(Records provided Opens)

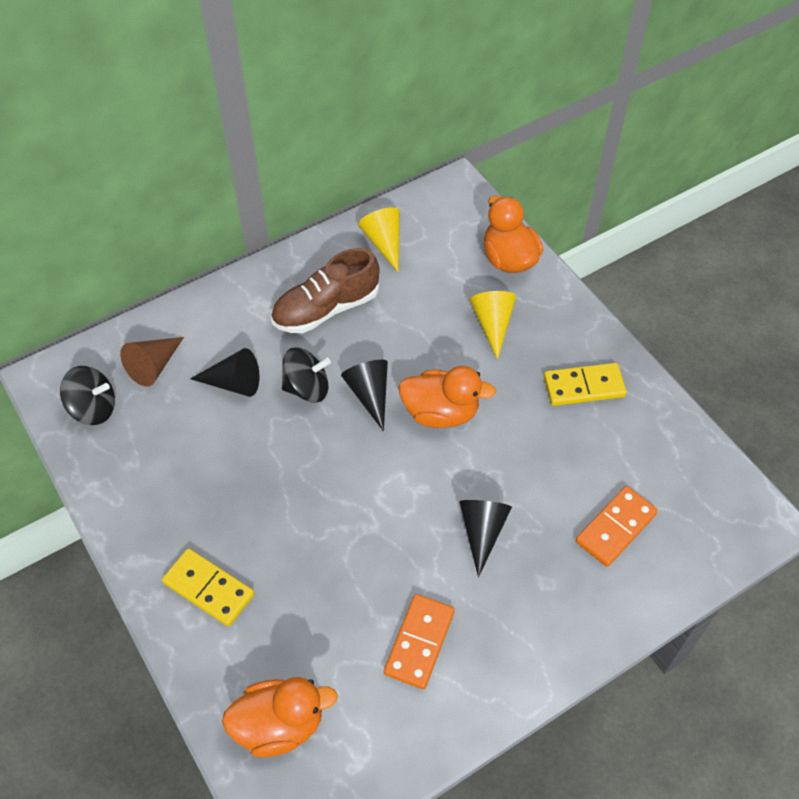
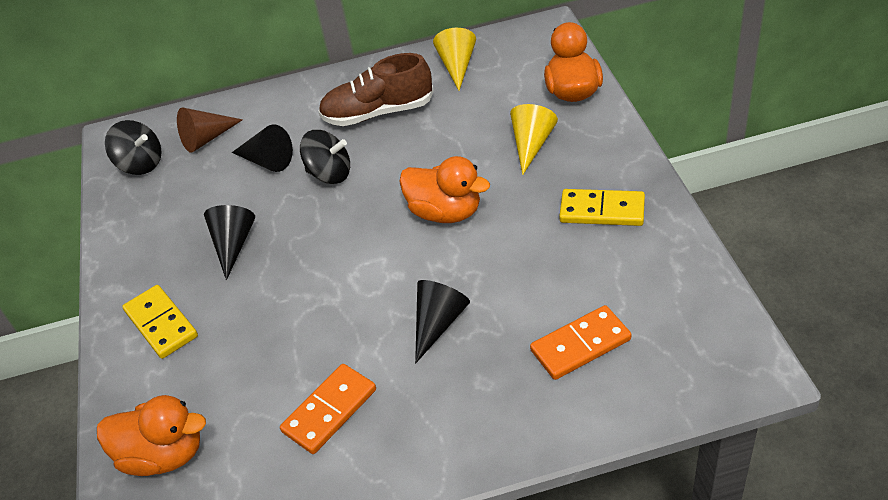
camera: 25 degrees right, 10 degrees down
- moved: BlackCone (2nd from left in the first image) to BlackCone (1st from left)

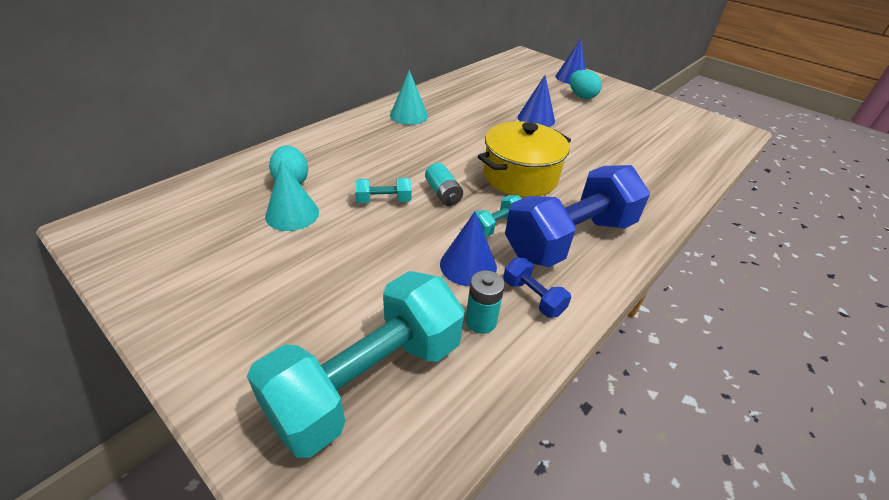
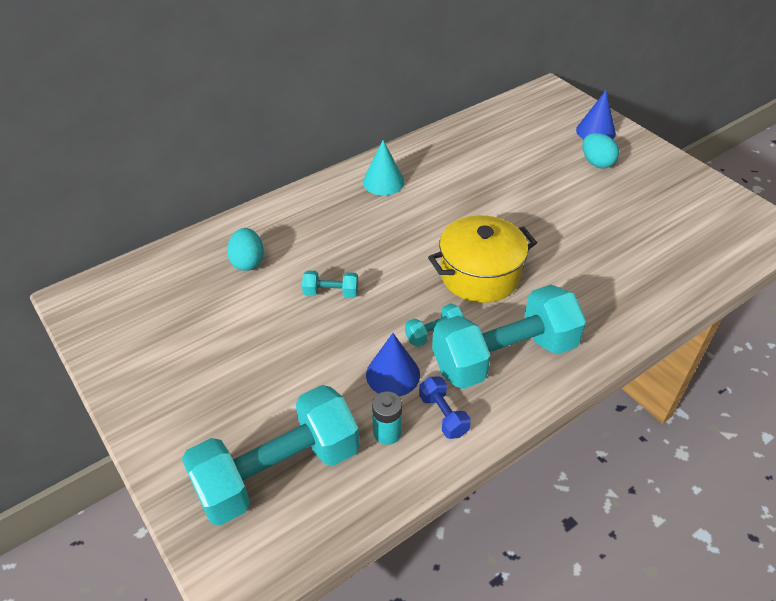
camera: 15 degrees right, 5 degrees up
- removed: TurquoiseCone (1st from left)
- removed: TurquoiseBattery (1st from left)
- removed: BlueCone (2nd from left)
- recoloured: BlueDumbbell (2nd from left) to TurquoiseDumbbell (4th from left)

(Records provided Closes)

▶ _Problem requirements_
Only the words belong in your copy: restate the data above exactly and leave the images out.

▶ _Task response_
camera: 25 degrees right, 10 degrees down
- moved: BlackCone (2nd from left in the first image) to BlackCone (1st from left)

camera: 15 degrees right, 5 degrees up
- removed: TurquoiseCone (1st from left)
- removed: TurquoiseBattery (1st from left)
- removed: BlueCone (2nd from left)
- recoloured: BlueDumbbell (2nd from left) to TurquoiseDumbbell (4th from left)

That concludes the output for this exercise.